Object state comparisons ▸
--*--
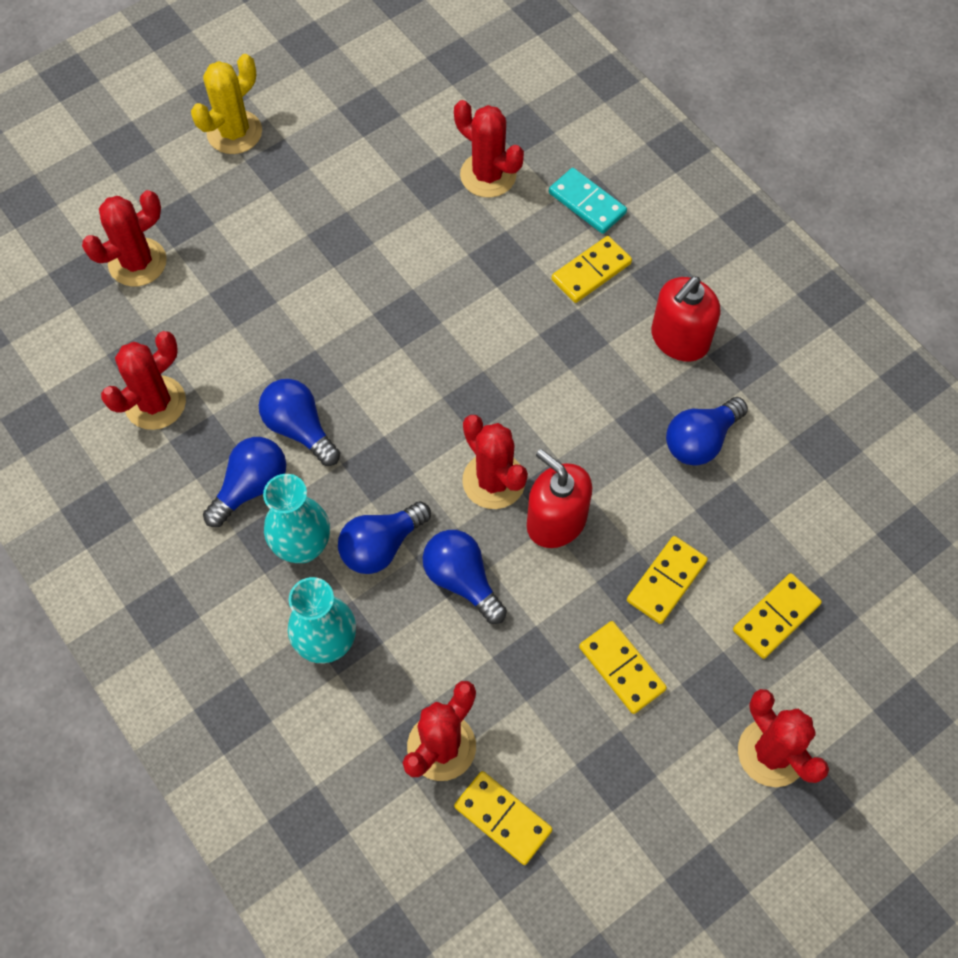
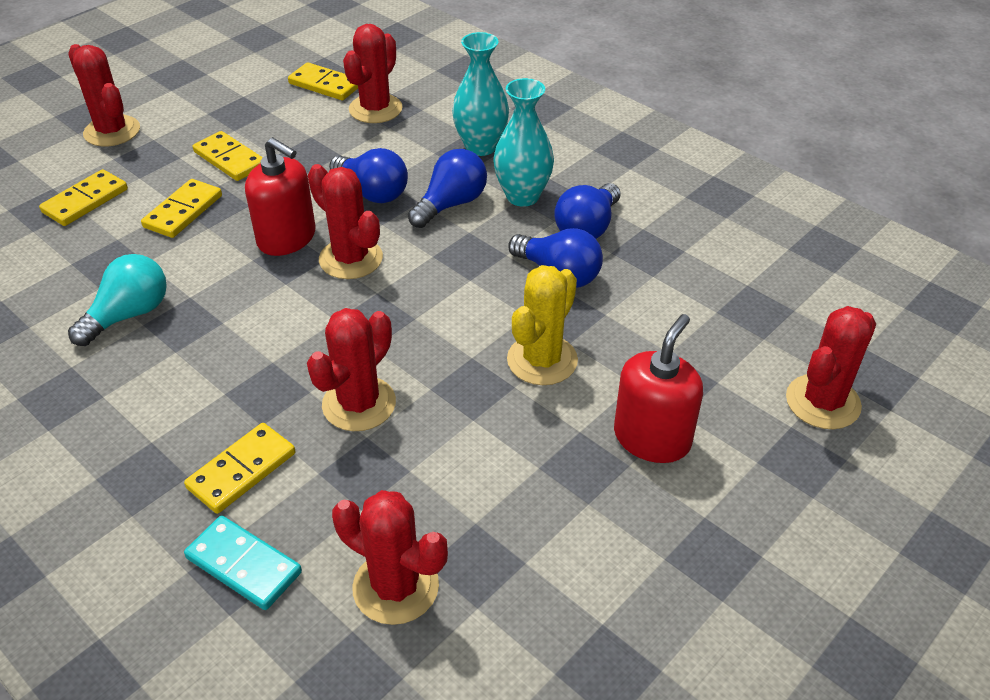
camera: 170 degrees right, 20 degrees down
(155, 403) = (716, 276): red cactus -> red cactus (359, 404)
(234, 132) = (800, 597): yellow cactus -> yellow cactus (542, 360)
(679, 339) = (135, 408): red soap dispenser -> red soap dispenser (652, 438)
(700, 441) = (129, 315): blue light bulb -> turquoise light bulb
--*--
DIRECTIONS FOR THIS TASK ▸ Count the lines in the records above that contain the word "cactus", and give only that number.

RESULT OF THIS TASK ▸ 2